THE DATA START

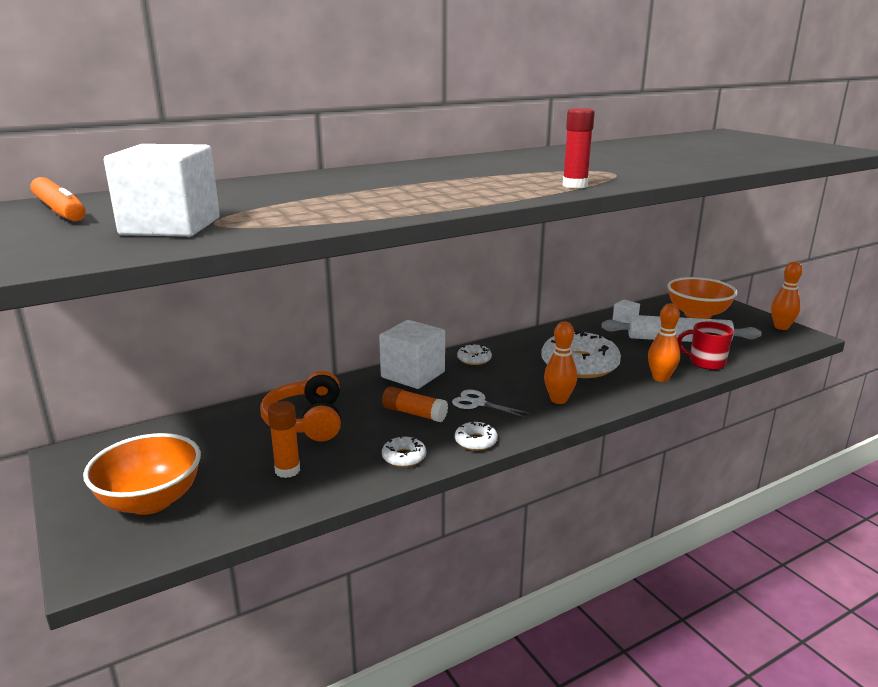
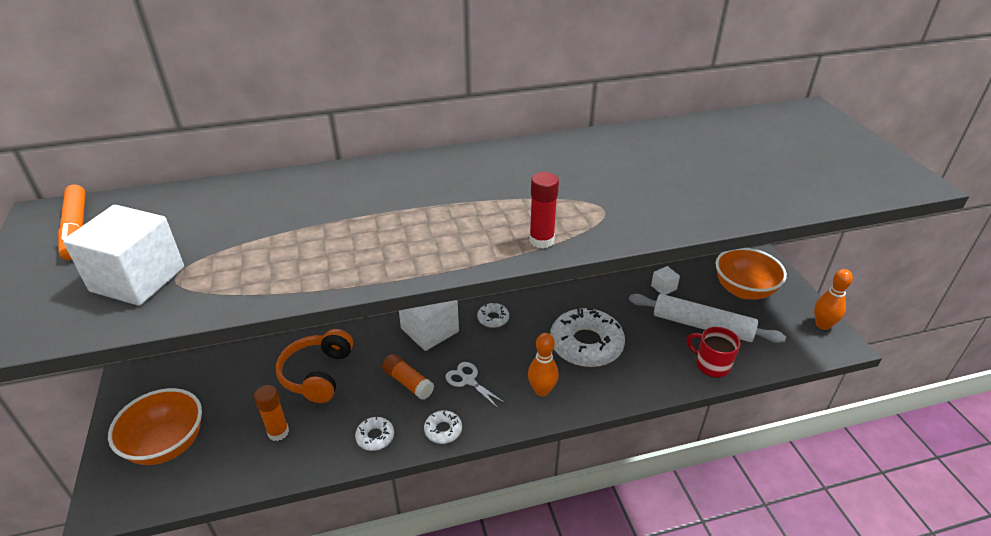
camera: 15 degrees right, 15 degrees up
(660, 378) = (653, 379): orange bowling pin -> none

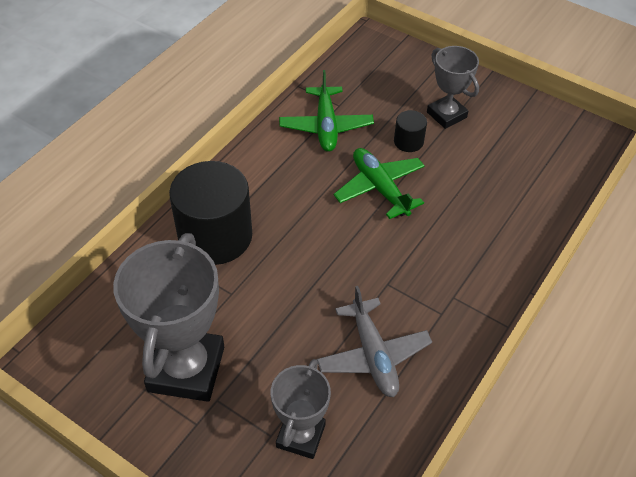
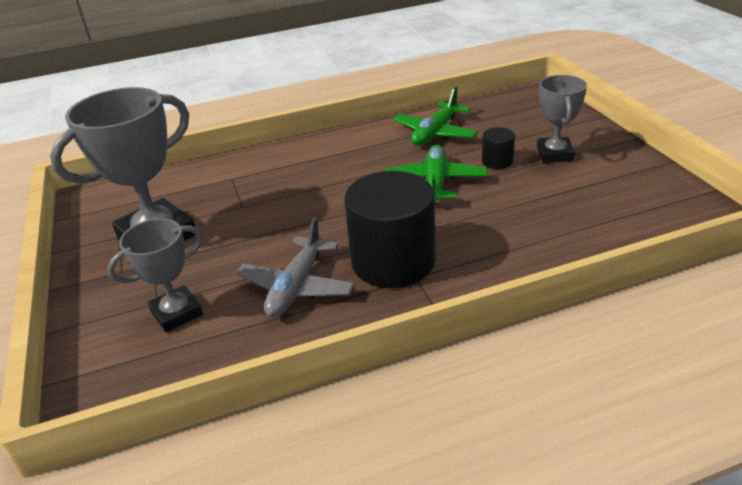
camera: 40 degrees right, 15 degrees down
(215, 236) = (273, 170): black cylinder -> black cylinder (393, 261)

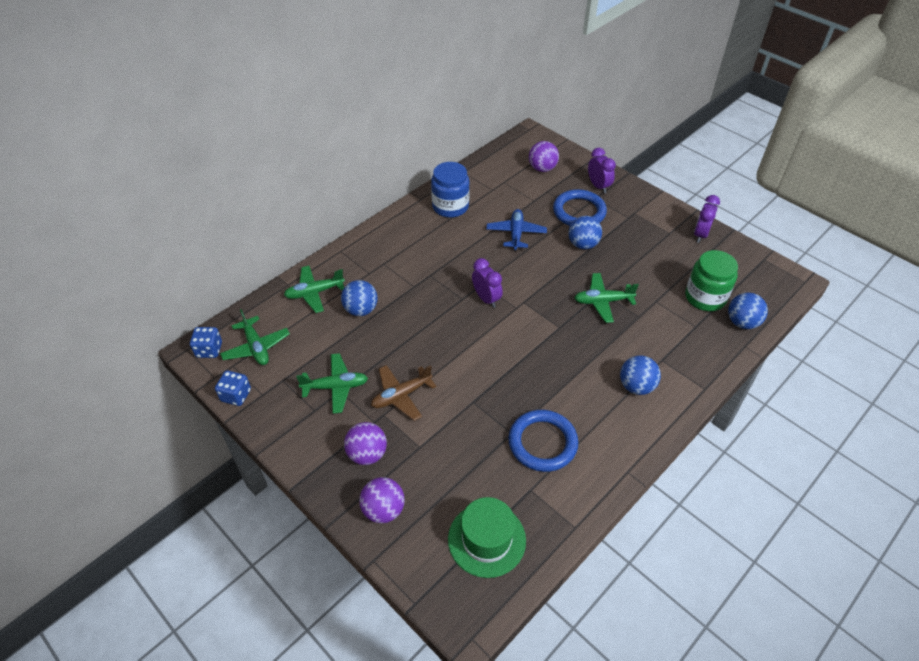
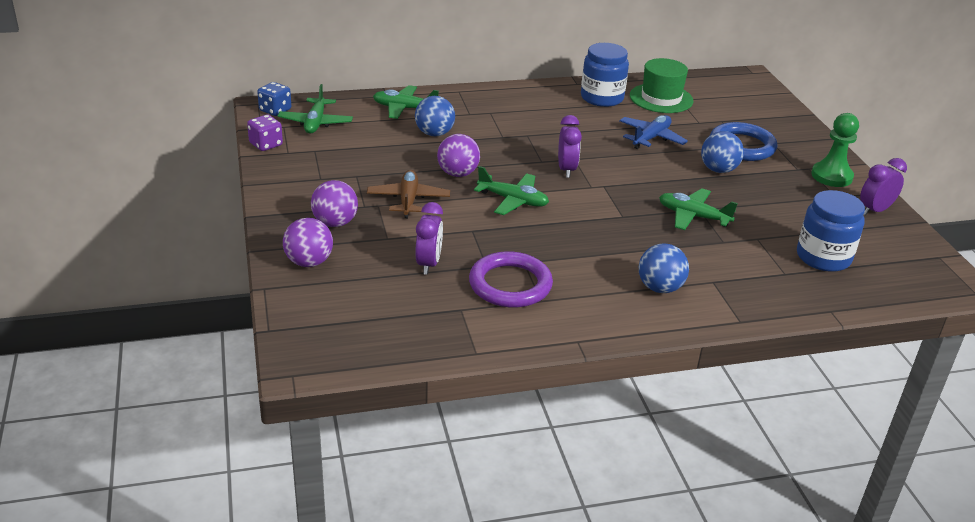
camera: 30 degrees right, 15 degrees down
(236, 395) = (266, 144): blue dice -> purple dice
(335, 387) = (355, 172): green plane -> green plane (513, 200)
(401, 395) = (408, 200): brown plane -> brown plane turned 90 degrees clockwise
(486, 539) = (380, 321): green hat -> green hat (661, 98)
(542, 168) = (735, 103): purple ball -> purple ball (458, 174)
(542, 443) = (510, 284): blue ring -> purple ring
(598, 186) = (787, 136): purple clock -> purple clock (428, 264)
(653, 214) = (831, 176): none -> green pawn
(705, 297) = (823, 257): green jar -> blue jar
(742, 322) = (849, 292): blue ball -> none

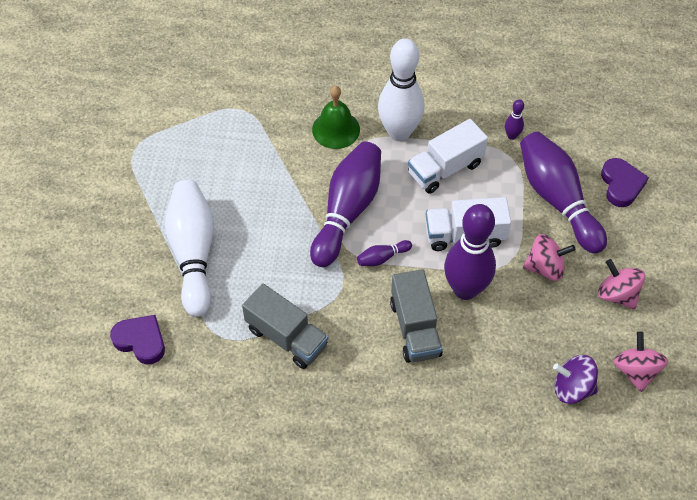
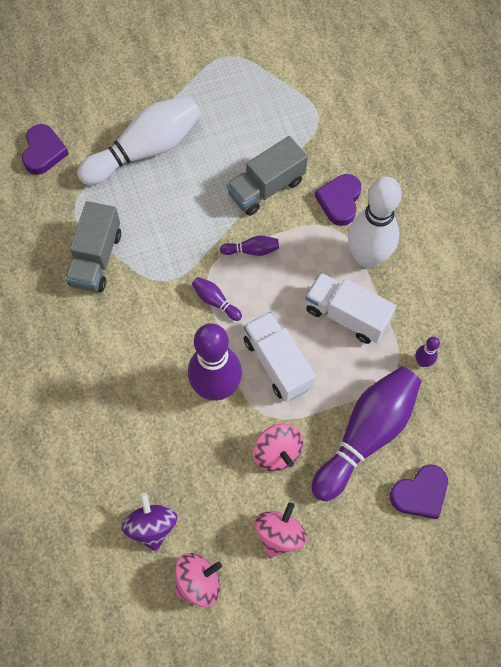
camera: 65 degrees right, 10 degrees up
(336, 129) = (339, 201): green bell -> purple heart
(347, 211) = (252, 250): purple bowling pin -> purple bowling pin, size x0.41
(415, 328) = (153, 359): grey truck -> grey truck (266, 187)

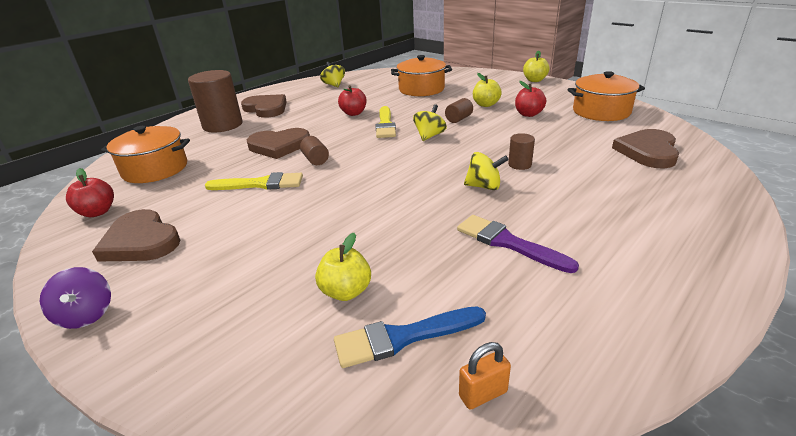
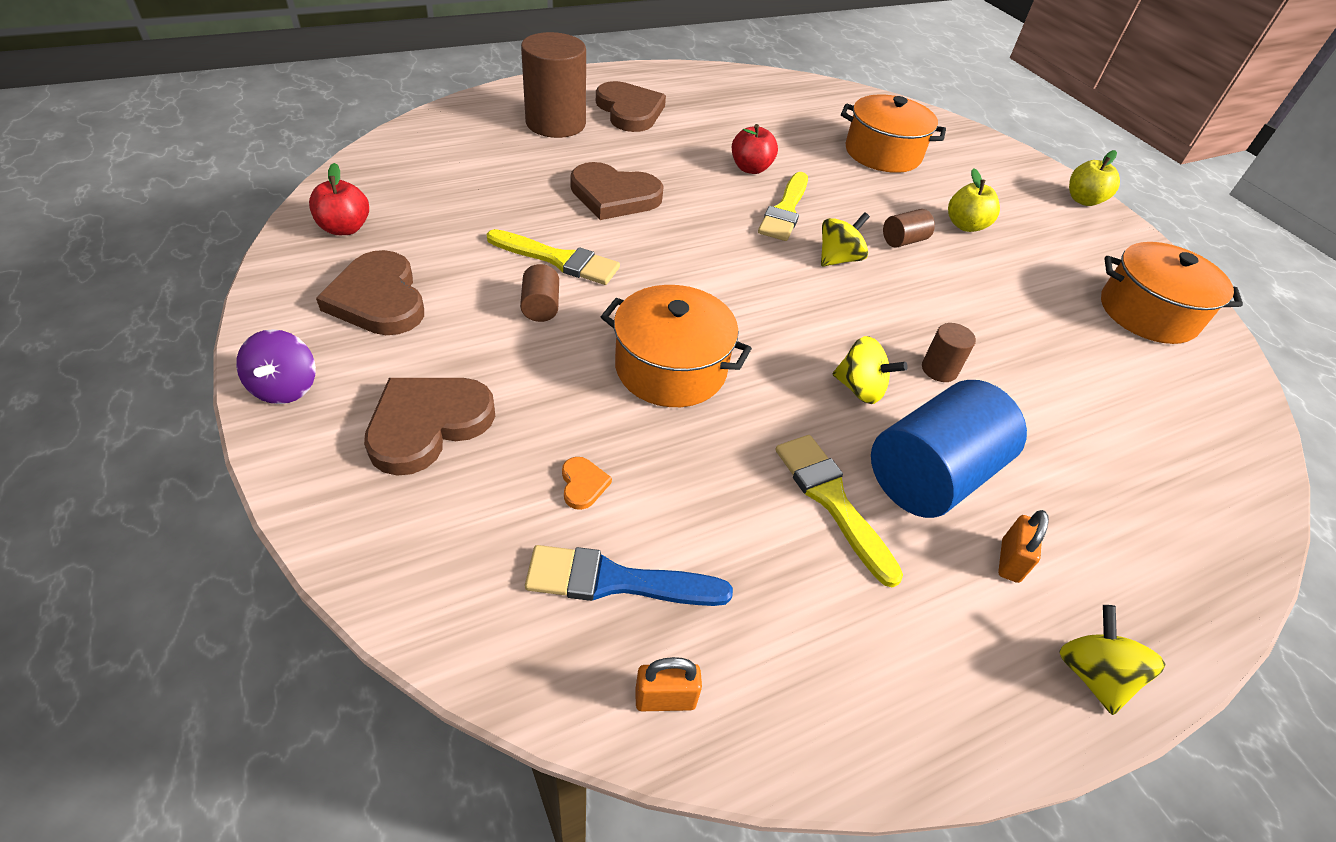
camera: 15 degrees right, 15 degrees up
(155, 169) = (437, 178): orange pot -> orange pot (671, 368)
(315, 160) = (651, 243): brown cylinder -> brown cylinder (541, 307)
(334, 85) = (752, 94): yellow spinning top -> yellow spinning top (1091, 674)
(346, 291) = (583, 484): yellow apple -> orange heart
(508, 243) = (832, 500): purple brush -> yellow brush
(528, 114) = (1021, 272): red apple -> none
(553, 211) = (931, 475): none -> blue cylinder
(627, 235) = (1010, 561): none -> orange padlock
(648, 151) = (1162, 426): brown heart -> brown heart (428, 424)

THE DATA END

### PROBLEM STATEMENT
Could you restate every record above word for word, leaving the pictures out?

### RESPONSE TO THIS EXERCISE
camera: 15 degrees right, 15 degrees up
(660, 378) = (653, 379): orange bowling pin -> none

camera: 40 degrees right, 15 degrees down
(215, 236) = (273, 170): black cylinder -> black cylinder (393, 261)

camera: 30 degrees right, 15 degrees down
(236, 395) = (266, 144): blue dice -> purple dice
(335, 387) = (355, 172): green plane -> green plane (513, 200)
(401, 395) = (408, 200): brown plane -> brown plane turned 90 degrees clockwise
(486, 539) = (380, 321): green hat -> green hat (661, 98)
(542, 168) = (735, 103): purple ball -> purple ball (458, 174)
(542, 443) = (510, 284): blue ring -> purple ring
(598, 186) = (787, 136): purple clock -> purple clock (428, 264)
(653, 214) = (831, 176): none -> green pawn
(705, 297) = (823, 257): green jar -> blue jar
(742, 322) = (849, 292): blue ball -> none

camera: 65 degrees right, 10 degrees up
(336, 129) = (339, 201): green bell -> purple heart
(347, 211) = (252, 250): purple bowling pin -> purple bowling pin, size x0.41
(415, 328) = (153, 359): grey truck -> grey truck (266, 187)

camera: 15 degrees right, 15 degrees up
(155, 169) = (437, 178): orange pot -> orange pot (671, 368)
(315, 160) = (651, 243): brown cylinder -> brown cylinder (541, 307)
(334, 85) = (752, 94): yellow spinning top -> yellow spinning top (1091, 674)
(346, 291) = (583, 484): yellow apple -> orange heart
(508, 243) = (832, 500): purple brush -> yellow brush
(528, 114) = (1021, 272): red apple -> none
(553, 211) = (931, 475): none -> blue cylinder
(627, 235) = (1010, 561): none -> orange padlock
(648, 151) = (1162, 426): brown heart -> brown heart (428, 424)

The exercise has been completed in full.